(Items listed in a dataset)
• • • • • • •

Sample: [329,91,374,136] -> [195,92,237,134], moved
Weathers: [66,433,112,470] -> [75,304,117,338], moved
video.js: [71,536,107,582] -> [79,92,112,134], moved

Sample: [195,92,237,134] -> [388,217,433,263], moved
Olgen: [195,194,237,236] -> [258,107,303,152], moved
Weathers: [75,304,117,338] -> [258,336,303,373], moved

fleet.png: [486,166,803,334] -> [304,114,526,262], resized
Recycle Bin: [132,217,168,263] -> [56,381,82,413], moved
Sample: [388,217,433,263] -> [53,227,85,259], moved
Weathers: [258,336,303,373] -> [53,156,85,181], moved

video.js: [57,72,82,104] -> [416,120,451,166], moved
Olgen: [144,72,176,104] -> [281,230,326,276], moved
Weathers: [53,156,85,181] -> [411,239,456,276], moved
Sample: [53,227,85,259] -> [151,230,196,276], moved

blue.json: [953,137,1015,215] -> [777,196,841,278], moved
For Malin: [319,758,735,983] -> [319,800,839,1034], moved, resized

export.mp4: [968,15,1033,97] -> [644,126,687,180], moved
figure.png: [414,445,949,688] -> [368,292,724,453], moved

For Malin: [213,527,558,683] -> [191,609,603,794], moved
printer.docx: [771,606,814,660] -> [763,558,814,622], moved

• • • • • • •

### TRY IT
Find the line that contains "video.js: [71,536,107,582] ->". Copy it and every line after it to the end of the records, exactly, and nothing more.

### TASK OUTPUT
video.js: [71,536,107,582] -> [79,92,112,134], moved

Sample: [195,92,237,134] -> [388,217,433,263], moved
Olgen: [195,194,237,236] -> [258,107,303,152], moved
Weathers: [75,304,117,338] -> [258,336,303,373], moved

fleet.png: [486,166,803,334] -> [304,114,526,262], resized
Recycle Bin: [132,217,168,263] -> [56,381,82,413], moved
Sample: [388,217,433,263] -> [53,227,85,259], moved
Weathers: [258,336,303,373] -> [53,156,85,181], moved

video.js: [57,72,82,104] -> [416,120,451,166], moved
Olgen: [144,72,176,104] -> [281,230,326,276], moved
Weathers: [53,156,85,181] -> [411,239,456,276], moved
Sample: [53,227,85,259] -> [151,230,196,276], moved

blue.json: [953,137,1015,215] -> [777,196,841,278], moved
For Malin: [319,758,735,983] -> [319,800,839,1034], moved, resized

export.mp4: [968,15,1033,97] -> [644,126,687,180], moved
figure.png: [414,445,949,688] -> [368,292,724,453], moved

For Malin: [213,527,558,683] -> [191,609,603,794], moved
printer.docx: [771,606,814,660] -> [763,558,814,622], moved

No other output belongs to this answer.